## [Task instructions]
Repeat all of the data below word for word, keeping no images.

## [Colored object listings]
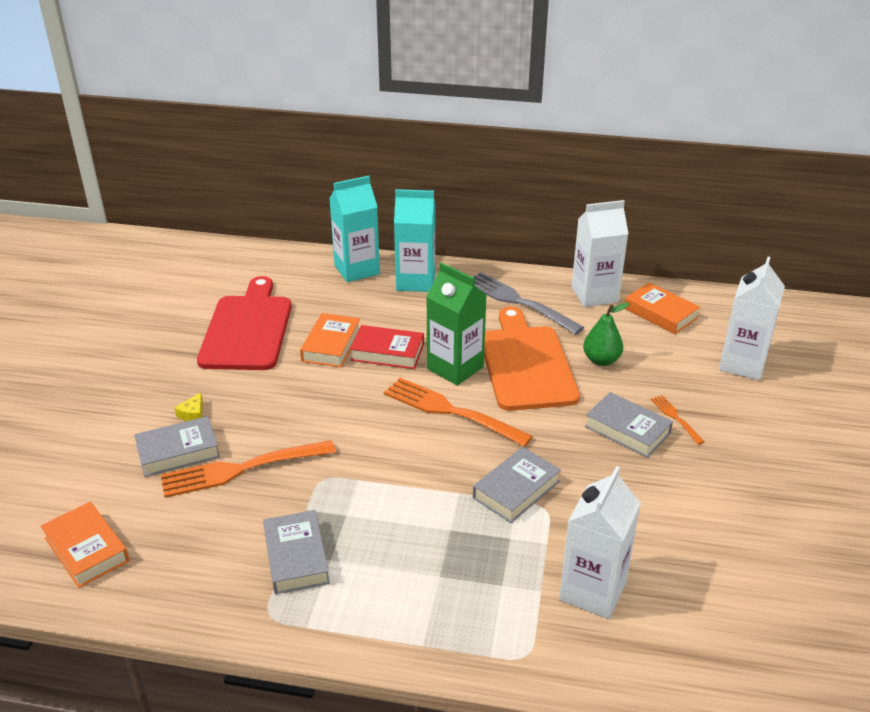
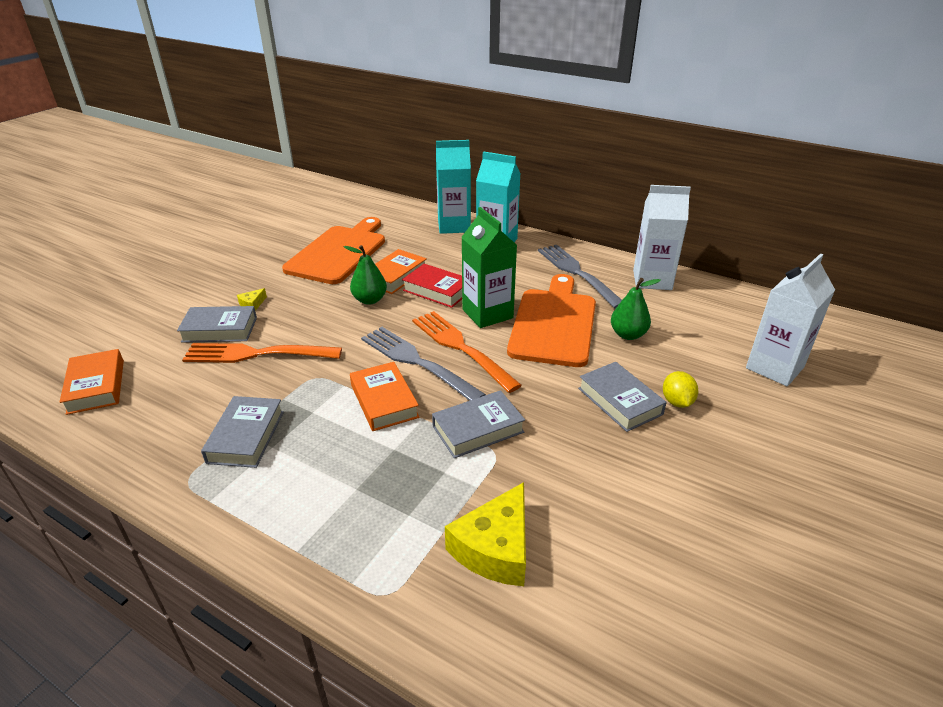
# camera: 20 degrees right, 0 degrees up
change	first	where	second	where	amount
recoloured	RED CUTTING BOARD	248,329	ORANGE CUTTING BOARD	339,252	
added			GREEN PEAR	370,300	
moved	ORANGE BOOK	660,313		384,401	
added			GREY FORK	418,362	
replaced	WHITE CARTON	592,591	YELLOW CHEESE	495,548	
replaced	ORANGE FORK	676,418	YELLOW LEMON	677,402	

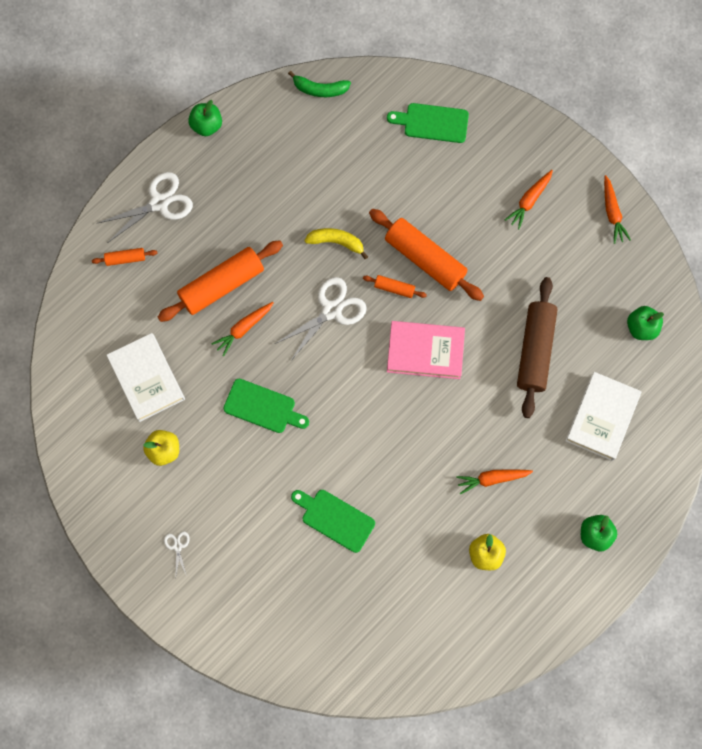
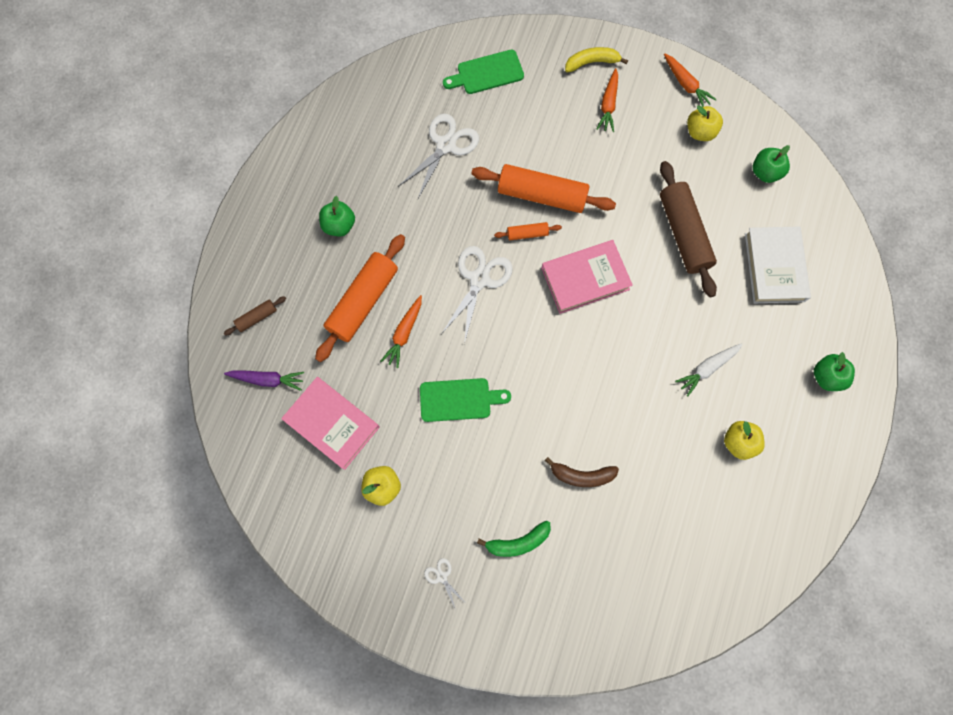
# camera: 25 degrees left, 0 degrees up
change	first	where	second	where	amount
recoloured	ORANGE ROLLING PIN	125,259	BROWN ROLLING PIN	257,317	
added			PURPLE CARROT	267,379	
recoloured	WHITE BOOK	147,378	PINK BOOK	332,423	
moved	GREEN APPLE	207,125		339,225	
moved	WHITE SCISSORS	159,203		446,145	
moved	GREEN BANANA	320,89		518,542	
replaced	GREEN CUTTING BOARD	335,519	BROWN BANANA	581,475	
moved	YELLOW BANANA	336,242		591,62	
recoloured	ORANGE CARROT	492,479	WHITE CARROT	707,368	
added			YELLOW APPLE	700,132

## [Written response]
# camera: 20 degrees right, 0 degrees up
change	first	where	second	where	amount
recoloured	RED CUTTING BOARD	248,329	ORANGE CUTTING BOARD	339,252	
added			GREEN PEAR	370,300	
moved	ORANGE BOOK	660,313		384,401	
added			GREY FORK	418,362	
replaced	WHITE CARTON	592,591	YELLOW CHEESE	495,548	
replaced	ORANGE FORK	676,418	YELLOW LEMON	677,402	

# camera: 25 degrees left, 0 degrees up
change	first	where	second	where	amount
recoloured	ORANGE ROLLING PIN	125,259	BROWN ROLLING PIN	257,317	
added			PURPLE CARROT	267,379	
recoloured	WHITE BOOK	147,378	PINK BOOK	332,423	
moved	GREEN APPLE	207,125		339,225	
moved	WHITE SCISSORS	159,203		446,145	
moved	GREEN BANANA	320,89		518,542	
replaced	GREEN CUTTING BOARD	335,519	BROWN BANANA	581,475	
moved	YELLOW BANANA	336,242		591,62	
recoloured	ORANGE CARROT	492,479	WHITE CARROT	707,368	
added			YELLOW APPLE	700,132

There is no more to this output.